=== INPUT MATERIAL ===

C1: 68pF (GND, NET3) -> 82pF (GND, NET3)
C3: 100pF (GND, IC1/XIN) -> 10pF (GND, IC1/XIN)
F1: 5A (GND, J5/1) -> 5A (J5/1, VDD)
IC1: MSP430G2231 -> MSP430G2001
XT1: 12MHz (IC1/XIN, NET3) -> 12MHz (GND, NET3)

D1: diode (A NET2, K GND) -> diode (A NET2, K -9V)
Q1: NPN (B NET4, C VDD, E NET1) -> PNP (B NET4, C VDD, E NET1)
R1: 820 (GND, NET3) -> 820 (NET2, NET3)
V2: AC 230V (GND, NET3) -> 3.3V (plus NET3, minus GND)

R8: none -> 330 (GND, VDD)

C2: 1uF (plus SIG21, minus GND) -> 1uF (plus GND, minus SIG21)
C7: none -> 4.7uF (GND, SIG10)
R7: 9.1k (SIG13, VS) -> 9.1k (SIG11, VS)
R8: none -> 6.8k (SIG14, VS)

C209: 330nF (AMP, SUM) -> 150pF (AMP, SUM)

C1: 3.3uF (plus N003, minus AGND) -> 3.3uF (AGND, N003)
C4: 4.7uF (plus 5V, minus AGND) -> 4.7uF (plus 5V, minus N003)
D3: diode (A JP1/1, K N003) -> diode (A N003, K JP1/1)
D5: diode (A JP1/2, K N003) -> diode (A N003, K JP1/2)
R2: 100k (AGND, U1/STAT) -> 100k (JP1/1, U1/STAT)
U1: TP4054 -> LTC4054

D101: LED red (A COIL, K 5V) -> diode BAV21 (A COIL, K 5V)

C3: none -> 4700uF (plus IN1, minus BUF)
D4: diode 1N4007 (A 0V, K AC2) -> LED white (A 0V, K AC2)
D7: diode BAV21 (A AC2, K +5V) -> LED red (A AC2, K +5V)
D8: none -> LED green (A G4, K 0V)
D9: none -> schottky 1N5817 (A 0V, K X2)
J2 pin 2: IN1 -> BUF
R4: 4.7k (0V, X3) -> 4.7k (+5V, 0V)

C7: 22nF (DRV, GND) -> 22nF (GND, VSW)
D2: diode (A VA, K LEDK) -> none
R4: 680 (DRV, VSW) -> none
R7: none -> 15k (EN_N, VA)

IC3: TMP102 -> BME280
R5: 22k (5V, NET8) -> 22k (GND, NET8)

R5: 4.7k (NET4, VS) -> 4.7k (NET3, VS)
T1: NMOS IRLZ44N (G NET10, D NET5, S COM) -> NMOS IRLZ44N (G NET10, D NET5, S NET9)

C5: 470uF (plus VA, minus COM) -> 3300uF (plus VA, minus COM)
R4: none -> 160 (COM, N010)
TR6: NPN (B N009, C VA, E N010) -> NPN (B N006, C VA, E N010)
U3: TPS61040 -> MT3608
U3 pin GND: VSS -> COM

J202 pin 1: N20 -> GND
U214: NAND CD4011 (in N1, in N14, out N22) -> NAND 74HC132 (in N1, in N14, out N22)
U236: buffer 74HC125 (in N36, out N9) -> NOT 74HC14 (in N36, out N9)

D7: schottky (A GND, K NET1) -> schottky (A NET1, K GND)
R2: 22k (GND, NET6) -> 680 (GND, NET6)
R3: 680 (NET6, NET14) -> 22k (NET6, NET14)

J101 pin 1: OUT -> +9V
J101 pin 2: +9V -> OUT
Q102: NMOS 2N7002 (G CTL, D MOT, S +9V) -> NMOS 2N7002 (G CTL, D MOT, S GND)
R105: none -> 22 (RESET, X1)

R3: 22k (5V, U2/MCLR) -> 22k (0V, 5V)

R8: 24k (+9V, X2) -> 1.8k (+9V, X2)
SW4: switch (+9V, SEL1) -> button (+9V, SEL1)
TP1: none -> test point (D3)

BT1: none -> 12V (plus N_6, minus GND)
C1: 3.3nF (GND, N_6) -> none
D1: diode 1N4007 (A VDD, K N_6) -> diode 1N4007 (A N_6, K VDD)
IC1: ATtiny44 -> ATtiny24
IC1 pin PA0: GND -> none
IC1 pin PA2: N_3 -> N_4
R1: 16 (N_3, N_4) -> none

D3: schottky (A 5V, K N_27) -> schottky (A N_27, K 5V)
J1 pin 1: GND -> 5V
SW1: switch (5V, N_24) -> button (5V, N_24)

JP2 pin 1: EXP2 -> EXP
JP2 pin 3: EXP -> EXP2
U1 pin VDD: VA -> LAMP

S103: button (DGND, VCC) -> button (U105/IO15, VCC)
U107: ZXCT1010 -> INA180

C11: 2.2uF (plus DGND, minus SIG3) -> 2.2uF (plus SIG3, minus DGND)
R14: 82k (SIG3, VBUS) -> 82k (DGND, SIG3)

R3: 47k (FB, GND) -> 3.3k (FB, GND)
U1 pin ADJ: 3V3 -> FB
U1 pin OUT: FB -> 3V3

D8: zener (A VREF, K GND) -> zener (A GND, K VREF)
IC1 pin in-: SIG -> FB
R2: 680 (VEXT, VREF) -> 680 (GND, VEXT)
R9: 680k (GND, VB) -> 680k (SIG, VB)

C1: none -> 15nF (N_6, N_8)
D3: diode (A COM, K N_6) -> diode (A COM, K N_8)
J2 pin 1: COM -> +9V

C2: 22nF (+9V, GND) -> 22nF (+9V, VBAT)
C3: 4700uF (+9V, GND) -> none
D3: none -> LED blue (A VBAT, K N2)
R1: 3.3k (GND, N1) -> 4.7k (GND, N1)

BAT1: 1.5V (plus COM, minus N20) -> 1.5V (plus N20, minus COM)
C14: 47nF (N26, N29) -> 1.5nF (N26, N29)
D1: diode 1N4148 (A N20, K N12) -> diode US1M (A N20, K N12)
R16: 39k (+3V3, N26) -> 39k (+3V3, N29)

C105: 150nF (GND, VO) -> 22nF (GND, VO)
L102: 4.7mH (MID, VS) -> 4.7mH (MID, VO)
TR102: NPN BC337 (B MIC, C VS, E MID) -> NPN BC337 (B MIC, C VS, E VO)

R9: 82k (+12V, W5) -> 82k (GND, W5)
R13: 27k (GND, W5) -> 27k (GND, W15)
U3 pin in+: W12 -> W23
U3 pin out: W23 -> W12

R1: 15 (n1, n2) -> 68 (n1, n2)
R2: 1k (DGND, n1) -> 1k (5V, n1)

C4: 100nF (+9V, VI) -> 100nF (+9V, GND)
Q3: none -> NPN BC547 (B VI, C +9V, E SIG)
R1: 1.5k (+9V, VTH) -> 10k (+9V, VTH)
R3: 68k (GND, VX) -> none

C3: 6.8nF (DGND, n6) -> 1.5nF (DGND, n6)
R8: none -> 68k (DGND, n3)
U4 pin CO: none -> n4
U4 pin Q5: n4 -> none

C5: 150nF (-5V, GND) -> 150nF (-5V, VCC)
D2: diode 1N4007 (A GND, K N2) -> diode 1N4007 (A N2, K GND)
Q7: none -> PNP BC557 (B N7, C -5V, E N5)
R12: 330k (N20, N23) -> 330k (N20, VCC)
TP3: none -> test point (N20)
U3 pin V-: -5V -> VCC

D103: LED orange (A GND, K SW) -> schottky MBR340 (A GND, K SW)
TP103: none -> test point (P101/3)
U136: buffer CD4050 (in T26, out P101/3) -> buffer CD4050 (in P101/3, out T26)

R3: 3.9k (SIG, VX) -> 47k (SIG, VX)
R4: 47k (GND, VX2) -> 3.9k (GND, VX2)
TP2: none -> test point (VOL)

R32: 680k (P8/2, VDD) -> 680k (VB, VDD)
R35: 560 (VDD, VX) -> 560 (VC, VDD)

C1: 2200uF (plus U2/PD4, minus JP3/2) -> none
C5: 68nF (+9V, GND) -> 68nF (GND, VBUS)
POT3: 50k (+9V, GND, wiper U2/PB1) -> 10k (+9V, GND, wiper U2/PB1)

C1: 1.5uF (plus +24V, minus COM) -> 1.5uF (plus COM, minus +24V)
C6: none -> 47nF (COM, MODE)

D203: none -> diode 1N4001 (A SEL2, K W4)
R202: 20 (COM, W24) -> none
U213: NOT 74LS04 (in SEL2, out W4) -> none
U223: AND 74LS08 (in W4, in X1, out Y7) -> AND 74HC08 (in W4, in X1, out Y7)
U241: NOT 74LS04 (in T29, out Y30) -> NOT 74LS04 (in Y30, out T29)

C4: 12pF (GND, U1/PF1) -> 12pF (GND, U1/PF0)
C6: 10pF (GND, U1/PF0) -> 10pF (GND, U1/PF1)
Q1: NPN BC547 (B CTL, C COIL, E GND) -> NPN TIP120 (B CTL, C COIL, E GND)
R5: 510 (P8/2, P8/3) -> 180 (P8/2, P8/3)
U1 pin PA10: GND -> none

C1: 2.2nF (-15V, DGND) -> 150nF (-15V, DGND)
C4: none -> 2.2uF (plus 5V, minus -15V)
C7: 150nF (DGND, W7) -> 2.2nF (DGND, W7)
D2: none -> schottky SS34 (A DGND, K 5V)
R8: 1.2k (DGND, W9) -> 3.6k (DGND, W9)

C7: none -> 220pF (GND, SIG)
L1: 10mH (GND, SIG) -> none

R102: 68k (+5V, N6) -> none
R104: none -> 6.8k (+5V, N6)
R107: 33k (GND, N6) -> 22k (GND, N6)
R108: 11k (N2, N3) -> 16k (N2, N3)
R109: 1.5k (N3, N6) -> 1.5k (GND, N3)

===

WHAT THE TASK ASKS ▸
Print the material above verbatim, first line through the line containing "D4: diode 1N4007", both included.

SOLUTION BELOW ▸
C1: 68pF (GND, NET3) -> 82pF (GND, NET3)
C3: 100pF (GND, IC1/XIN) -> 10pF (GND, IC1/XIN)
F1: 5A (GND, J5/1) -> 5A (J5/1, VDD)
IC1: MSP430G2231 -> MSP430G2001
XT1: 12MHz (IC1/XIN, NET3) -> 12MHz (GND, NET3)

D1: diode (A NET2, K GND) -> diode (A NET2, K -9V)
Q1: NPN (B NET4, C VDD, E NET1) -> PNP (B NET4, C VDD, E NET1)
R1: 820 (GND, NET3) -> 820 (NET2, NET3)
V2: AC 230V (GND, NET3) -> 3.3V (plus NET3, minus GND)

R8: none -> 330 (GND, VDD)

C2: 1uF (plus SIG21, minus GND) -> 1uF (plus GND, minus SIG21)
C7: none -> 4.7uF (GND, SIG10)
R7: 9.1k (SIG13, VS) -> 9.1k (SIG11, VS)
R8: none -> 6.8k (SIG14, VS)

C209: 330nF (AMP, SUM) -> 150pF (AMP, SUM)

C1: 3.3uF (plus N003, minus AGND) -> 3.3uF (AGND, N003)
C4: 4.7uF (plus 5V, minus AGND) -> 4.7uF (plus 5V, minus N003)
D3: diode (A JP1/1, K N003) -> diode (A N003, K JP1/1)
D5: diode (A JP1/2, K N003) -> diode (A N003, K JP1/2)
R2: 100k (AGND, U1/STAT) -> 100k (JP1/1, U1/STAT)
U1: TP4054 -> LTC4054

D101: LED red (A COIL, K 5V) -> diode BAV21 (A COIL, K 5V)

C3: none -> 4700uF (plus IN1, minus BUF)
D4: diode 1N4007 (A 0V, K AC2) -> LED white (A 0V, K AC2)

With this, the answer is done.